The result should be the lines from the one holding "lime brick A6:C6" to the end of the records below, repeated exactly. No pictures.
┌─ Records provided
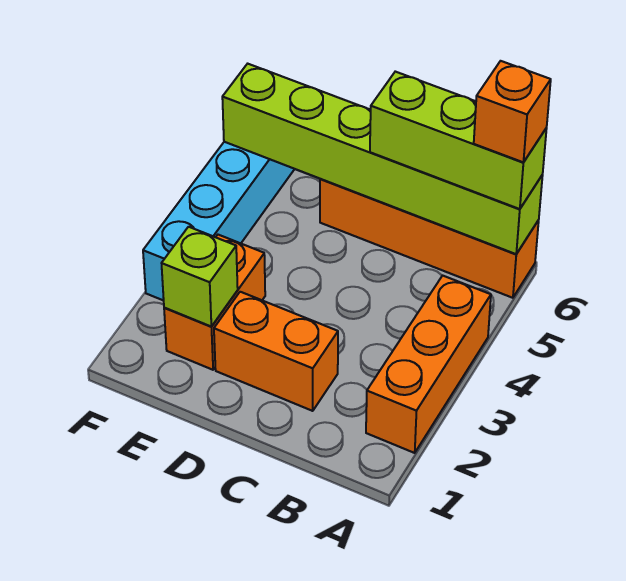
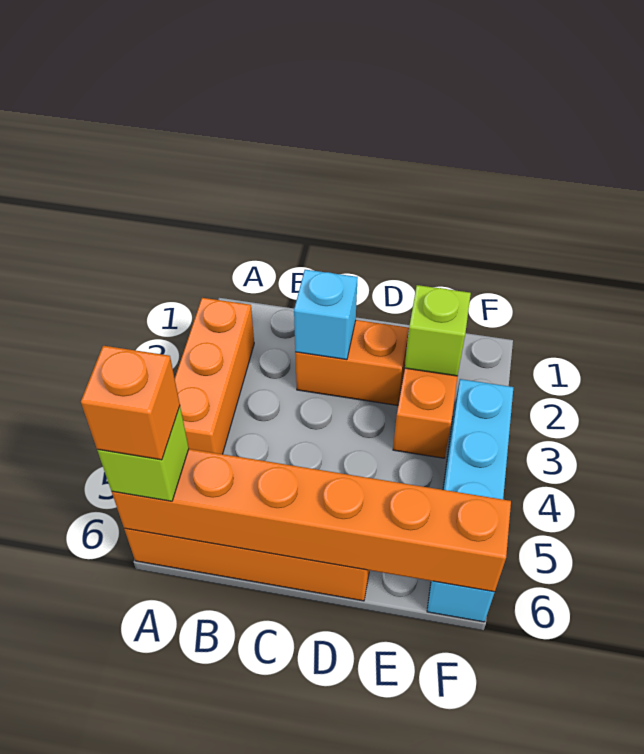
lime brick A6:F6 level 2 -> orange brick A6:F6 level 2
lime brick A6:C6 level 3 -> lime brick A6 level 3
none -> cyan brick C2 level 2

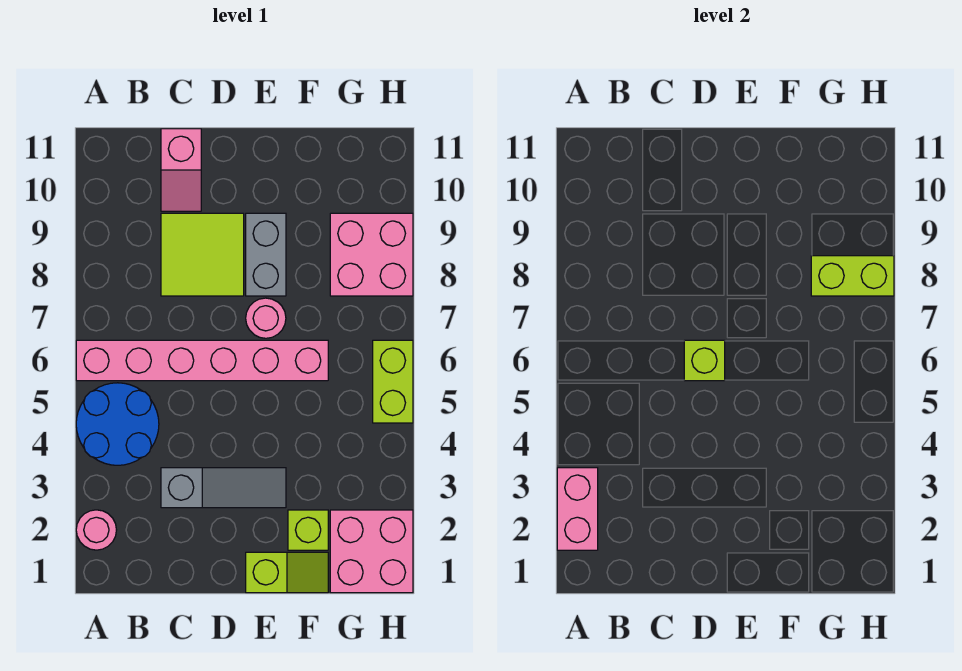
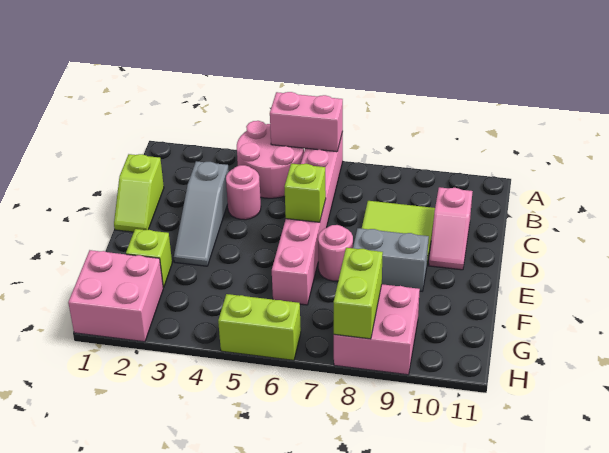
pink round brick A2 level 1 -> pink round brick C4 level 1
pink brick A2:A3 level 2 -> pink brick A5:A6 level 2
blue round brick A4:B5 level 1 -> pink round brick A4:B5 level 1
pink slope C10:C11 level 1 top 11 -> pink slope C10:D10 level 1 top C
lime slope E1:F1 level 1 top E -> lime slope C1:D1 level 1 top C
└─
Response
lime brick A6:C6 level 3 -> lime brick A6 level 3
none -> cyan brick C2 level 2

pink round brick A2 level 1 -> pink round brick C4 level 1
pink brick A2:A3 level 2 -> pink brick A5:A6 level 2
blue round brick A4:B5 level 1 -> pink round brick A4:B5 level 1
pink slope C10:C11 level 1 top 11 -> pink slope C10:D10 level 1 top C
lime slope E1:F1 level 1 top E -> lime slope C1:D1 level 1 top C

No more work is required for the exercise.